What you will do —
The required output is the line that contains "(505, 119) = (172, 274): red" through the last line of the data, retyped verbatim and with nothing added.

[Coordinate-based object records]
== Segment start ==

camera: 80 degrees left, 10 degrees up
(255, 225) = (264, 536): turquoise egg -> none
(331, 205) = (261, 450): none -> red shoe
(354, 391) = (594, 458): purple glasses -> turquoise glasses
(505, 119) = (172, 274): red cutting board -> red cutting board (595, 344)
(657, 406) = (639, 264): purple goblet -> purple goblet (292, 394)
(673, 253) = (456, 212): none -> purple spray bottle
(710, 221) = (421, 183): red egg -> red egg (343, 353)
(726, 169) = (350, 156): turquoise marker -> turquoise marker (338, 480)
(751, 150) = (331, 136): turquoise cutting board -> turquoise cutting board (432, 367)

== Segment end ==

Response box —
(505, 119) = (172, 274): red cutting board -> red cutting board (595, 344)
(657, 406) = (639, 264): purple goblet -> purple goblet (292, 394)
(673, 253) = (456, 212): none -> purple spray bottle
(710, 221) = (421, 183): red egg -> red egg (343, 353)
(726, 169) = (350, 156): turquoise marker -> turquoise marker (338, 480)
(751, 150) = (331, 136): turquoise cutting board -> turquoise cutting board (432, 367)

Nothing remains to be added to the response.